[[ Dataset records, beginning ]]

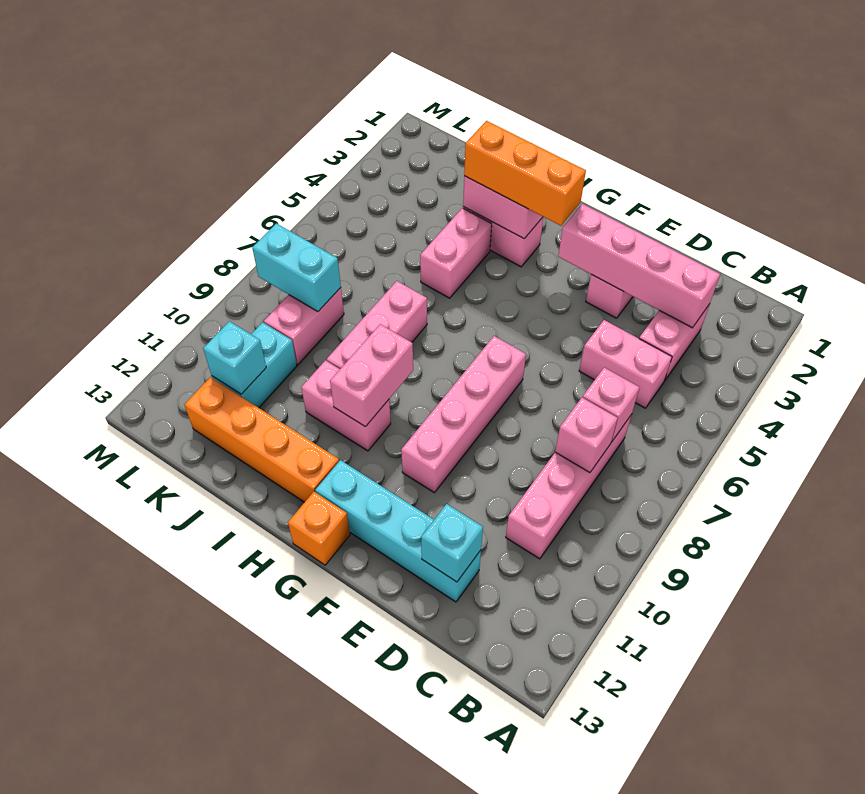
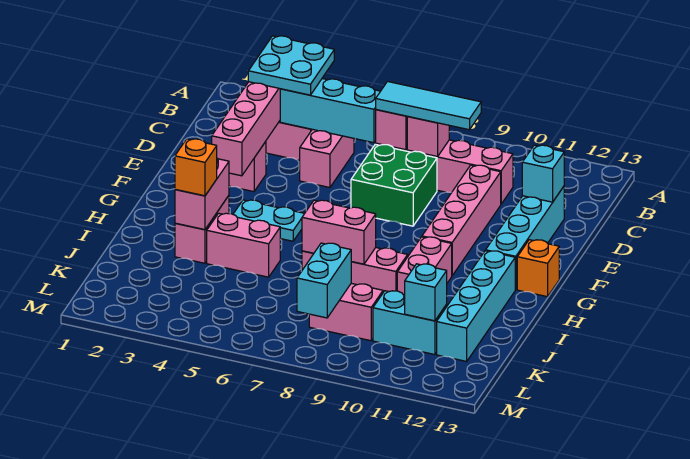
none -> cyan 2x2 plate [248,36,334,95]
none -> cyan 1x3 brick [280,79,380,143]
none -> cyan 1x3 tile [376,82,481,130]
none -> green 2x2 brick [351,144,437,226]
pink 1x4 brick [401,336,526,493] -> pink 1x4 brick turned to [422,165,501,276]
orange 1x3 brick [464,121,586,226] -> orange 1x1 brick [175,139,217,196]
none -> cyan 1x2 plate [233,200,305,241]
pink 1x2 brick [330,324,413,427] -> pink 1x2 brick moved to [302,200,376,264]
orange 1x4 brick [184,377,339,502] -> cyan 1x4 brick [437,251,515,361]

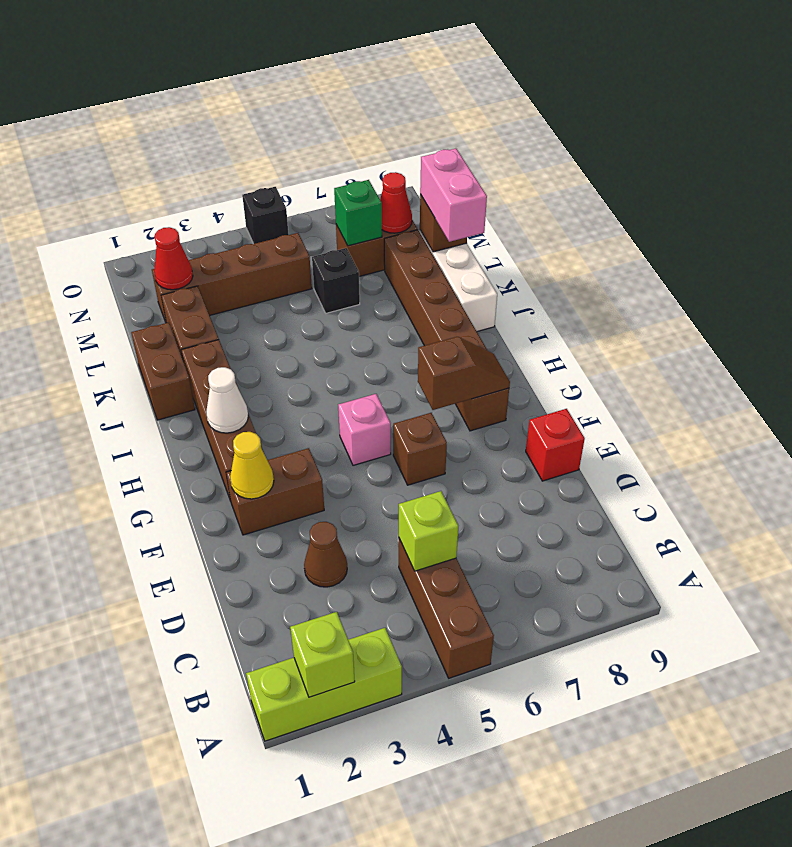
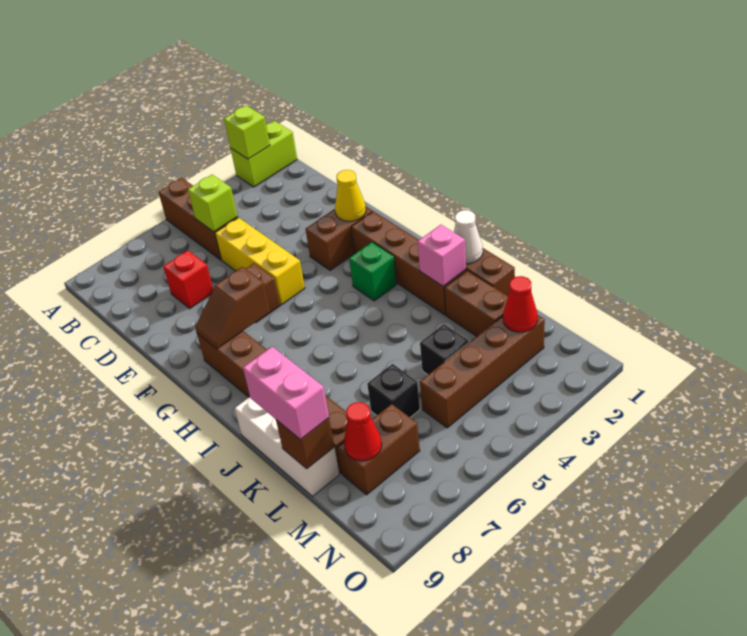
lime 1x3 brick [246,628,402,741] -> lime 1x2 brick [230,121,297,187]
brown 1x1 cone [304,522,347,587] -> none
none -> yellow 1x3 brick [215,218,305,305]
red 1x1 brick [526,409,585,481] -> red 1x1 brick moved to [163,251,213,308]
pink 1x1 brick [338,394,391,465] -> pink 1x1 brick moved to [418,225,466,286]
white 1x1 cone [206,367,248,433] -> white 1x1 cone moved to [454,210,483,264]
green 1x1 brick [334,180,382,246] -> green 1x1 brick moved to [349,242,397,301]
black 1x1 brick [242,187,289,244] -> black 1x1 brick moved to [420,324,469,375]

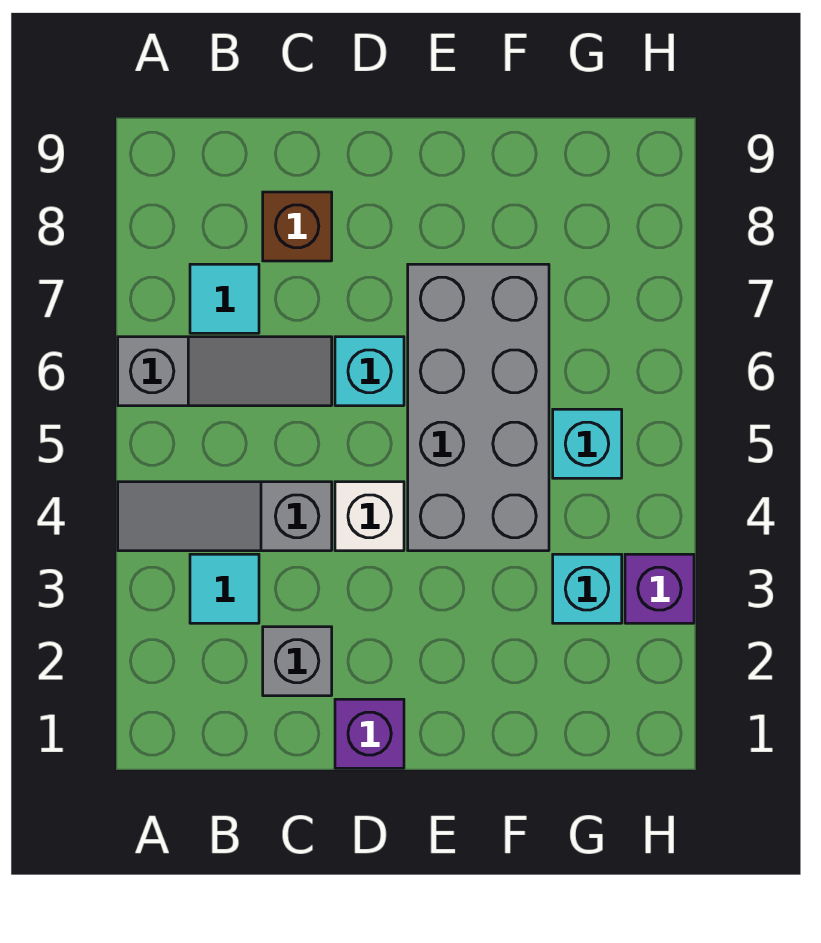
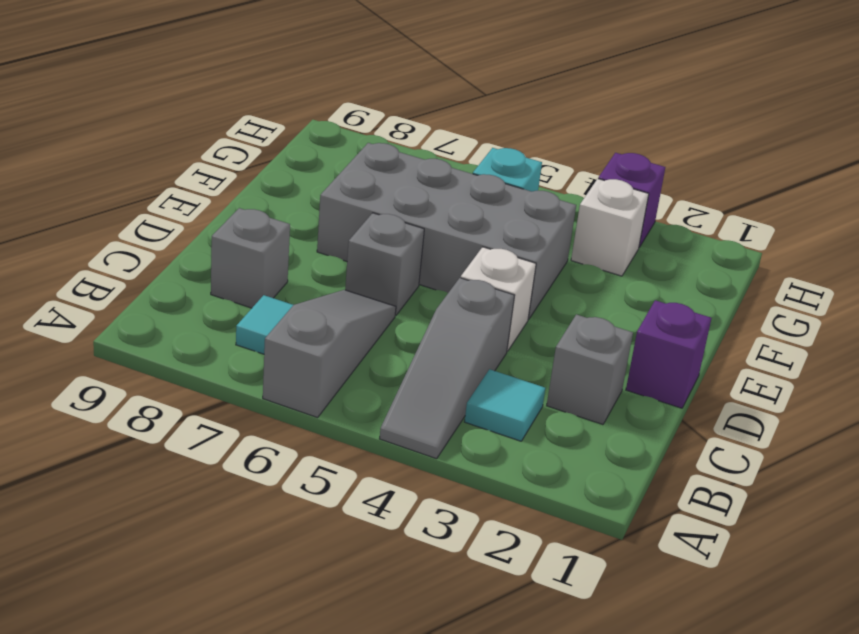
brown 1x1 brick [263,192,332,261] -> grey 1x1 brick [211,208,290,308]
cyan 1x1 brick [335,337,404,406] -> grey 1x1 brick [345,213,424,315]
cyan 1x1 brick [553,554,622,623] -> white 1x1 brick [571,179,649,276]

[[ Dataset records, end ]]
[[ Dataset records, beginning ]]

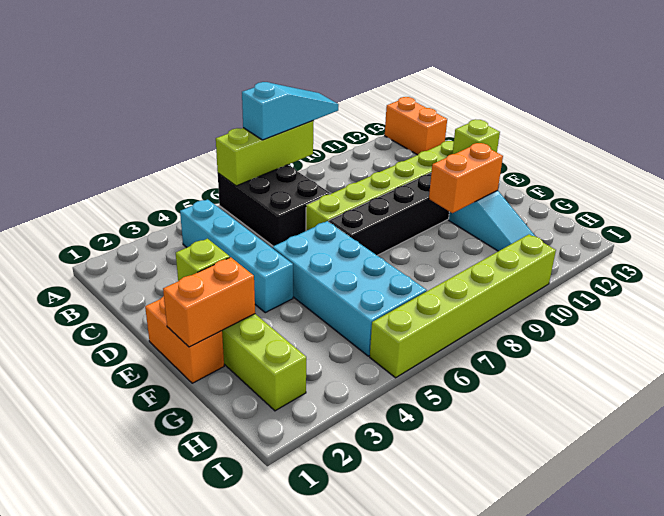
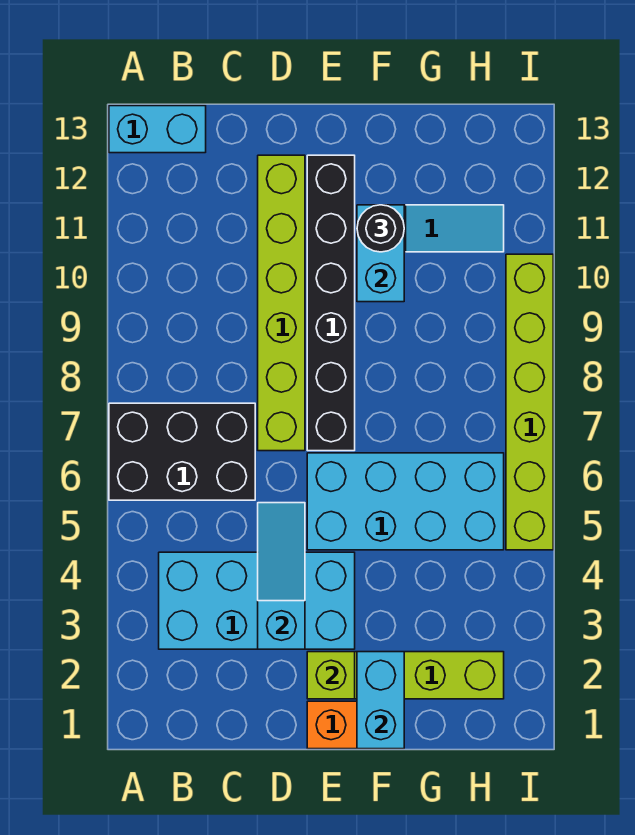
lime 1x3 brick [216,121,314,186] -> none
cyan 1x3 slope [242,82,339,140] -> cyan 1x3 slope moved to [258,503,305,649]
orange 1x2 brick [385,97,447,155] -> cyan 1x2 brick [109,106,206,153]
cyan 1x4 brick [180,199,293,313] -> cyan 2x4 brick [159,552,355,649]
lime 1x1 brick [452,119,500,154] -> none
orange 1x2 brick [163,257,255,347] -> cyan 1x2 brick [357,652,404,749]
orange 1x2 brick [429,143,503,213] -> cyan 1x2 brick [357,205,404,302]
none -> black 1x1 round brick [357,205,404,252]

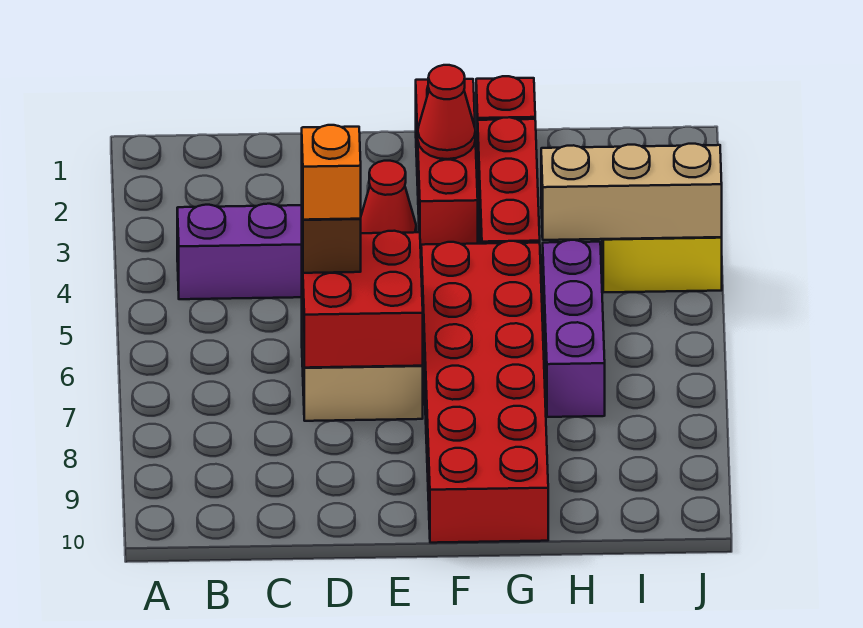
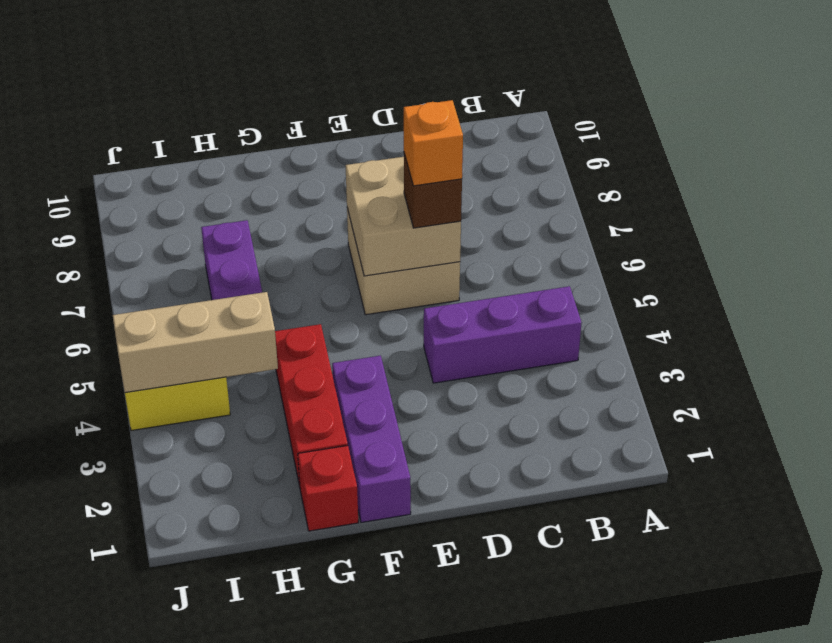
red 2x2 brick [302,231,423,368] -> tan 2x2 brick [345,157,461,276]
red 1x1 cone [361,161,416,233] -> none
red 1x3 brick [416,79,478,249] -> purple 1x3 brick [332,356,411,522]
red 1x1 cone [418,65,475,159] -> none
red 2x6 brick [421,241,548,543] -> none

[[ Dataset records, end ]]

Brief – How many lines of the records contain "green"? Answer with the number only.

Solution to this exercise – 2